### WHAT IS BEING ASKED
Look for the word "blue" in the material below, then report each line where it occurs.

### DATA TO EXAMINE
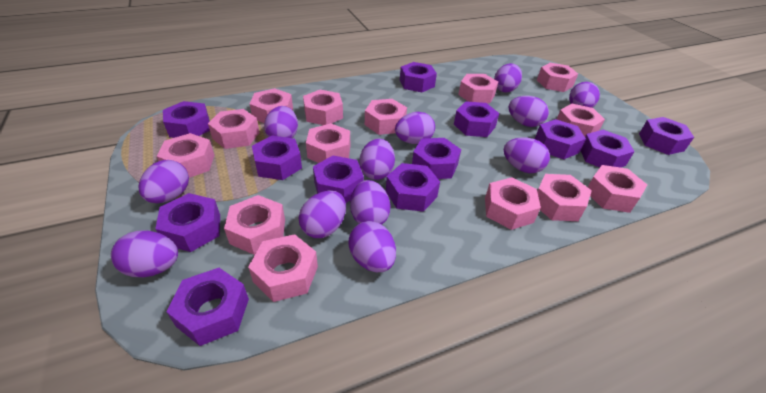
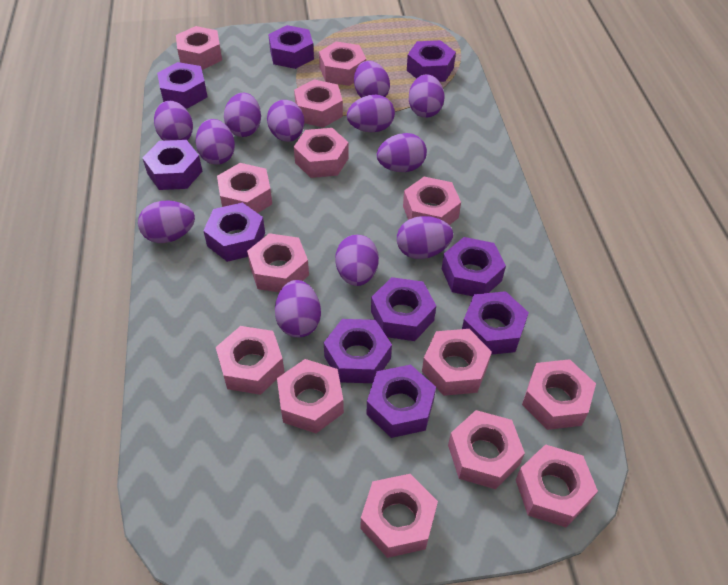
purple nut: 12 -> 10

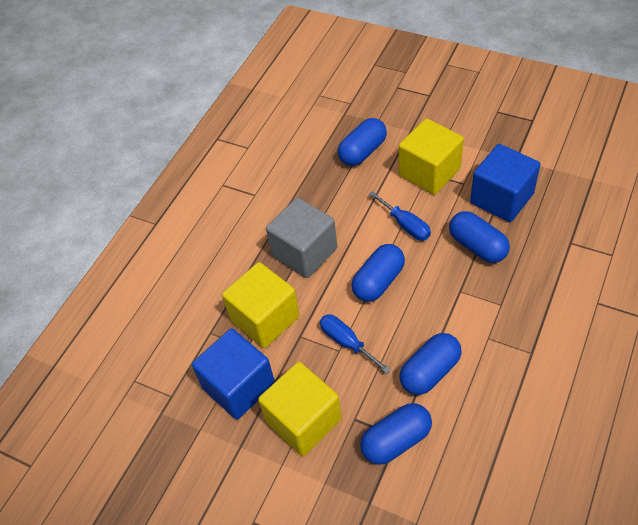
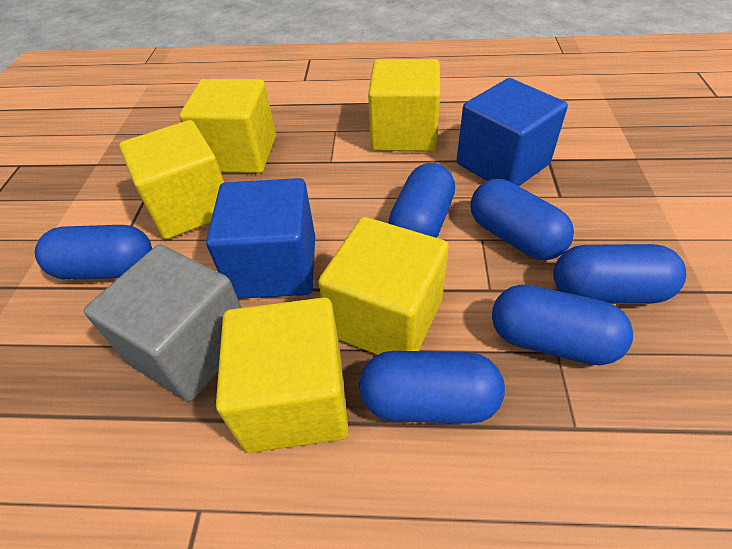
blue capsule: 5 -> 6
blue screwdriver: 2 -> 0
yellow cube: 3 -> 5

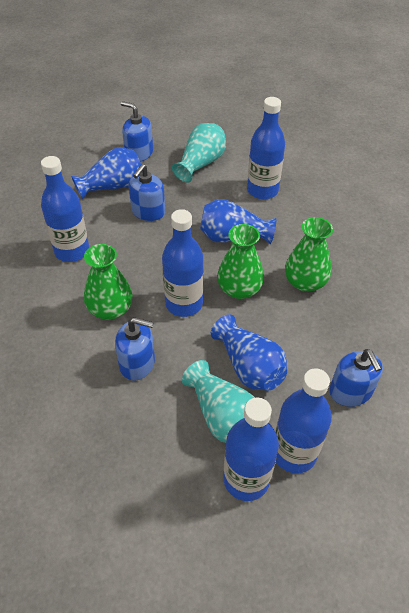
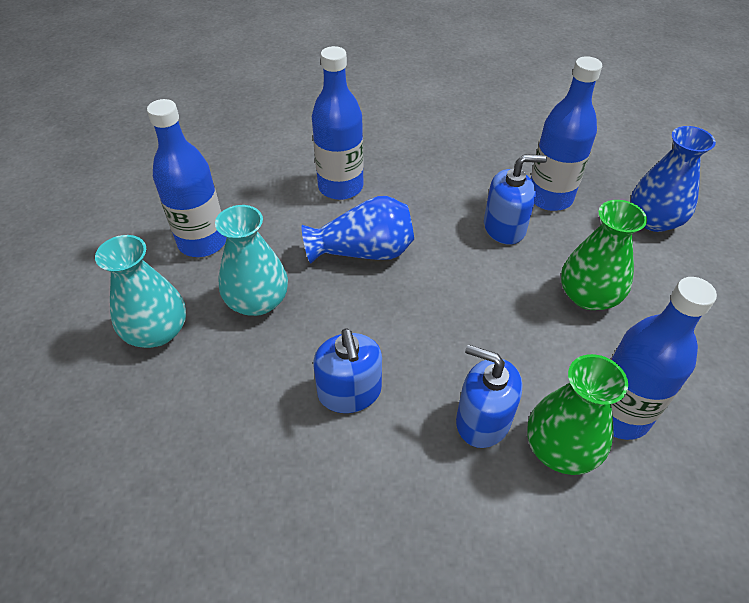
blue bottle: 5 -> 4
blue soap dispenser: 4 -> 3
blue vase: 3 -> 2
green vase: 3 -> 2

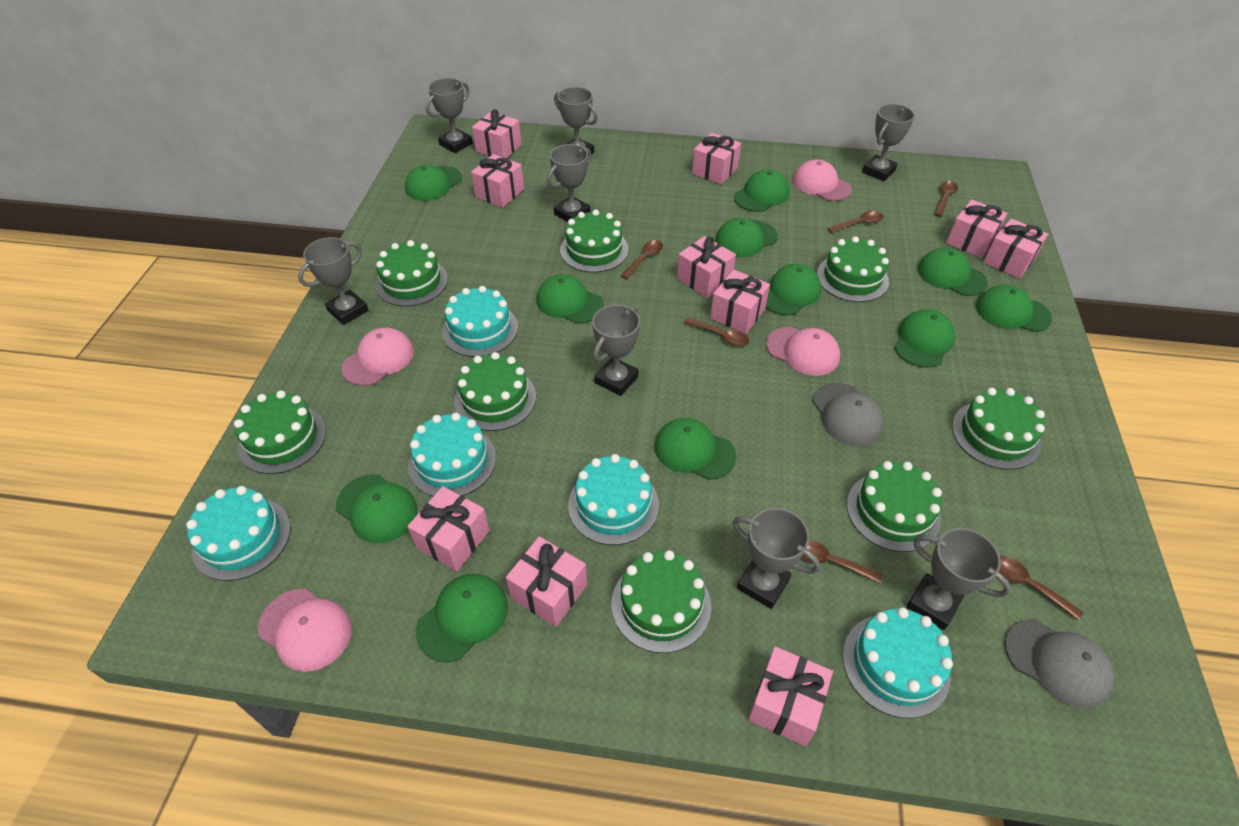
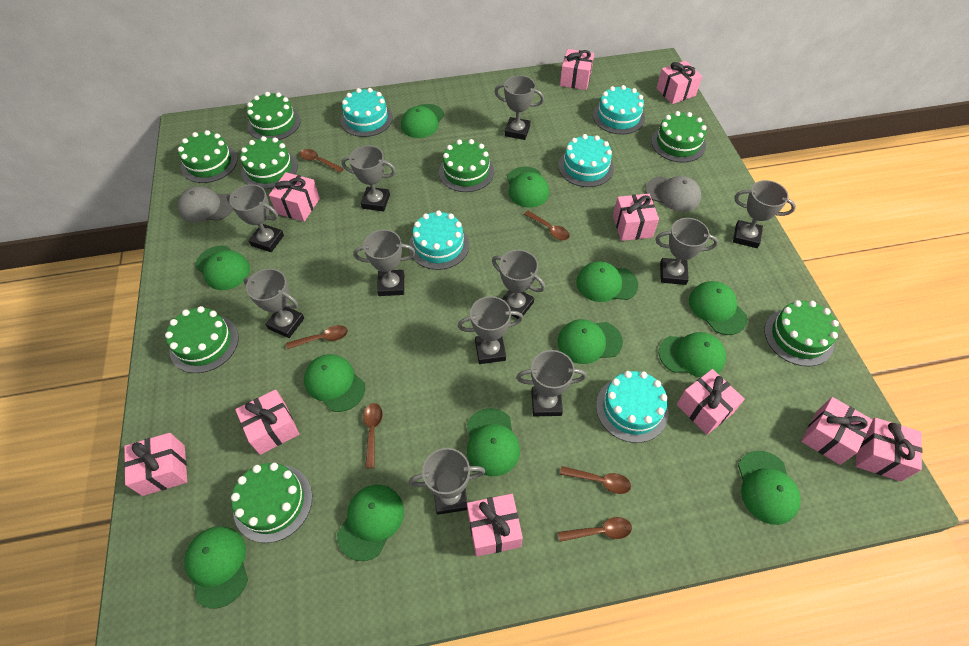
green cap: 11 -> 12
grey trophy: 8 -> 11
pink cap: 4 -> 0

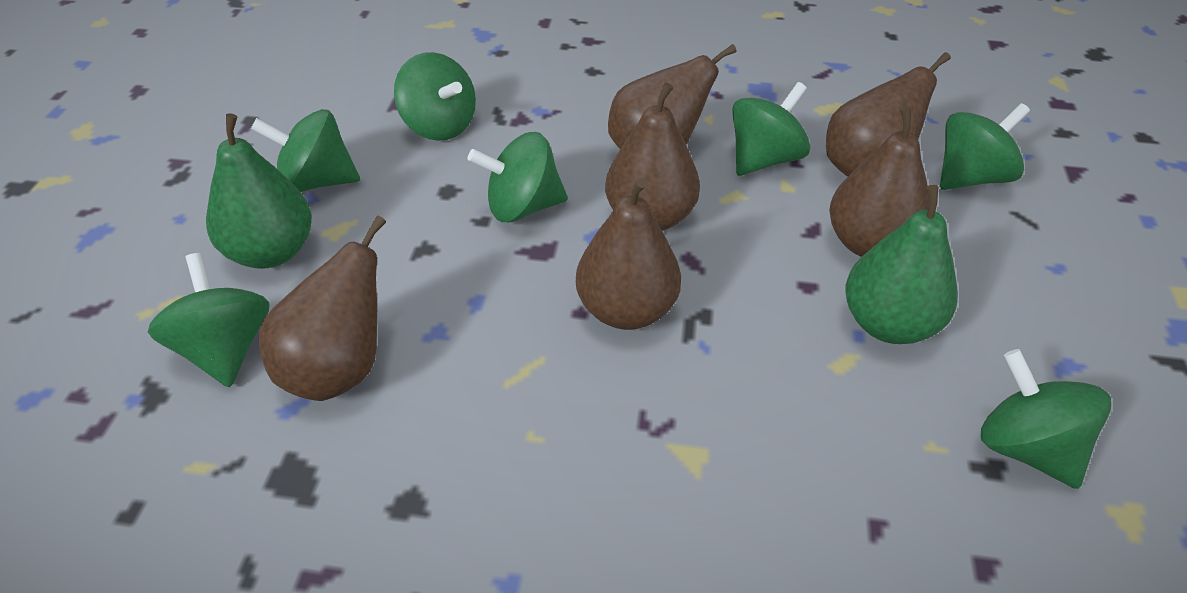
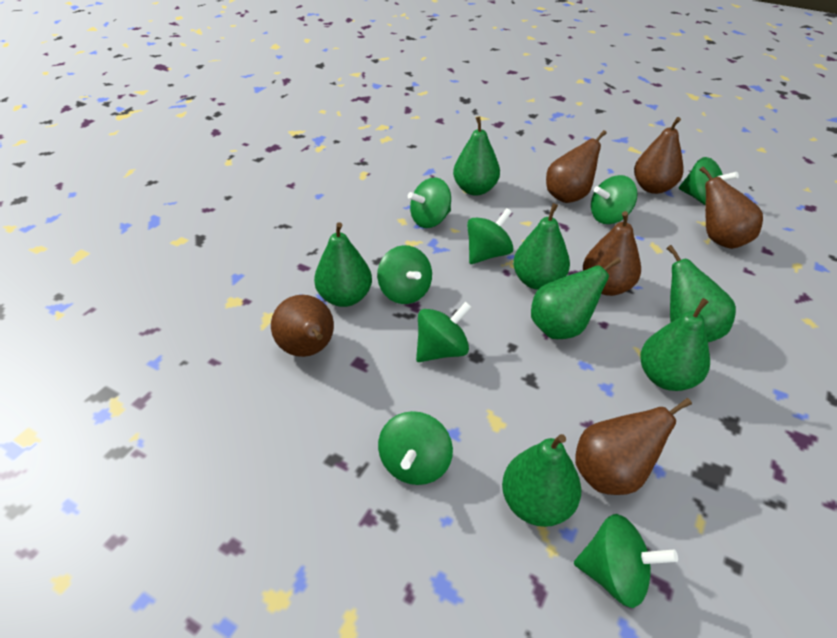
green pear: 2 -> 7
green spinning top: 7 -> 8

### OUTPUT
blue capsule: 5 -> 6
blue screwdriver: 2 -> 0
blue bottle: 5 -> 4
blue soap dispenser: 4 -> 3
blue vase: 3 -> 2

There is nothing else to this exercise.